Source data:

===============

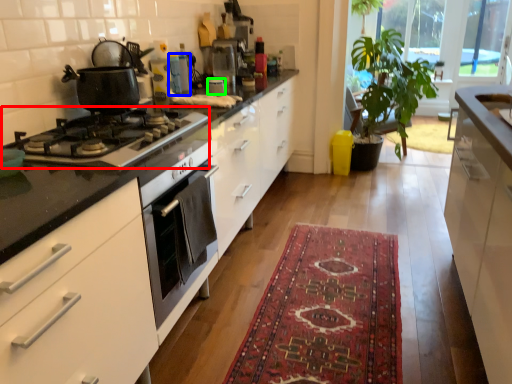
Question: Estimate the real-world distances between objects in this image. Which object is closer to gas stove (highlighted by a red box), appliance (highlighted by a blue box) or appliance (highlighted by a green box)?

Choices:
 (A) appliance
 (B) appliance

Answer: (A)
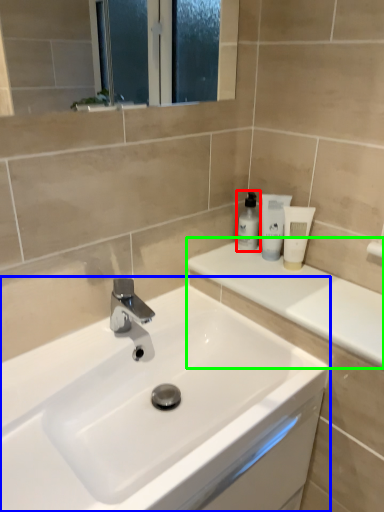
Question: Estimate the real-world distances between objects in this image. Which object is closer to toiletry (highlighted by a red box), sink (highlighted by a blue box) or counter top (highlighted by a green box)?

Choices:
 (A) sink
 (B) counter top

Answer: (B)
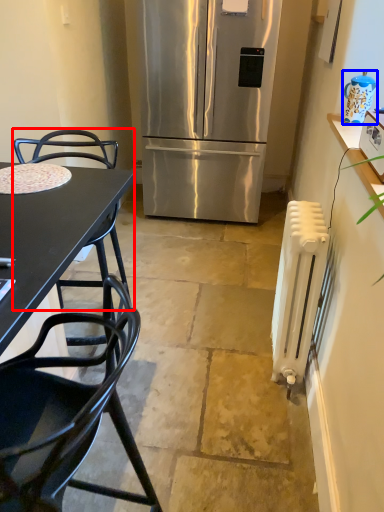
Question: Which object is closer to the camera taking this photo, chair (highlighted by a red box) or appliance (highlighted by a blue box)?

Choices:
 (A) chair
 (B) appliance

Answer: (A)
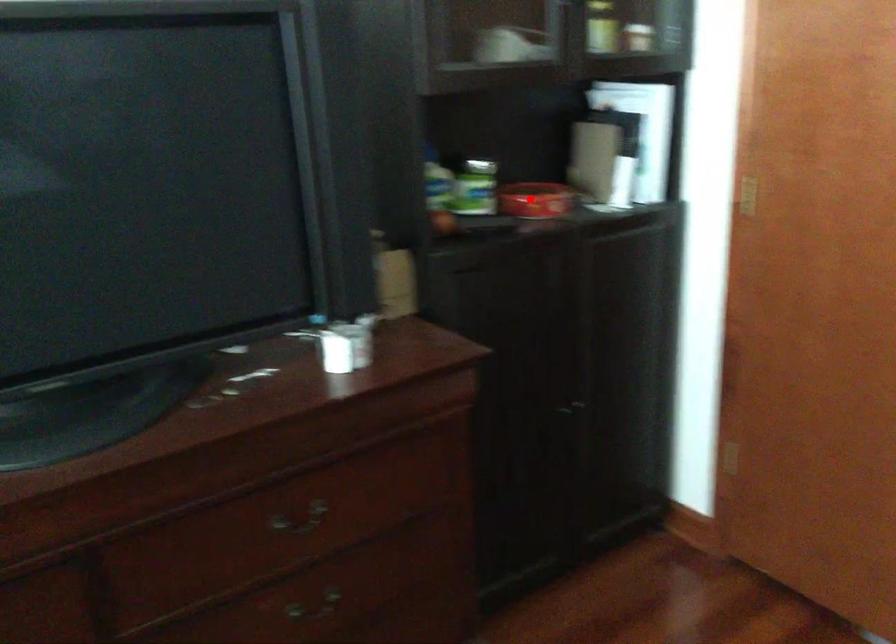
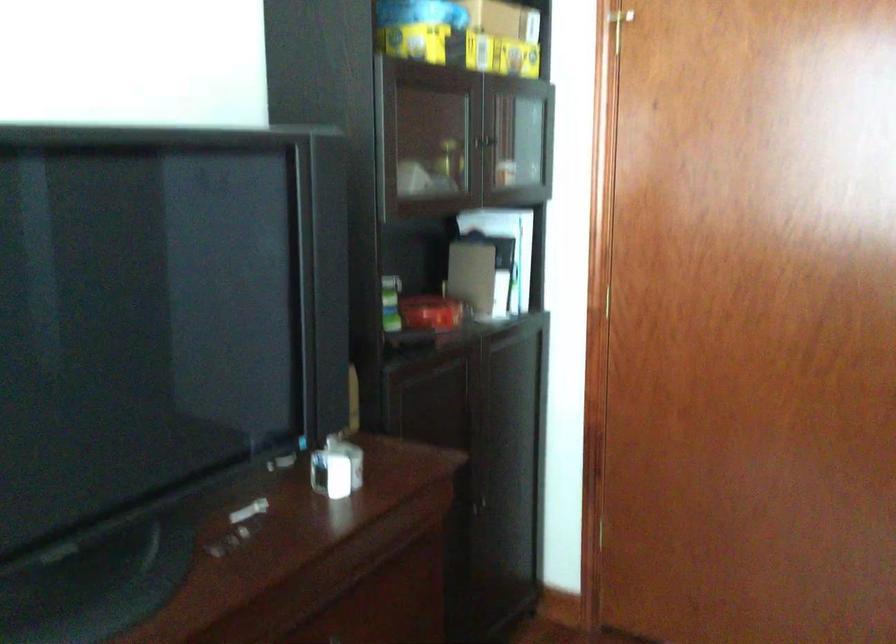
Locate, in the second image, the point that corresponds to the highlighted location in the first image.

(431, 313)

===============

Challenge: Report how many lines of the rows above contain the string "sink", treating uppercase and lowercase as different. Give only the number.

Finished exercise: 2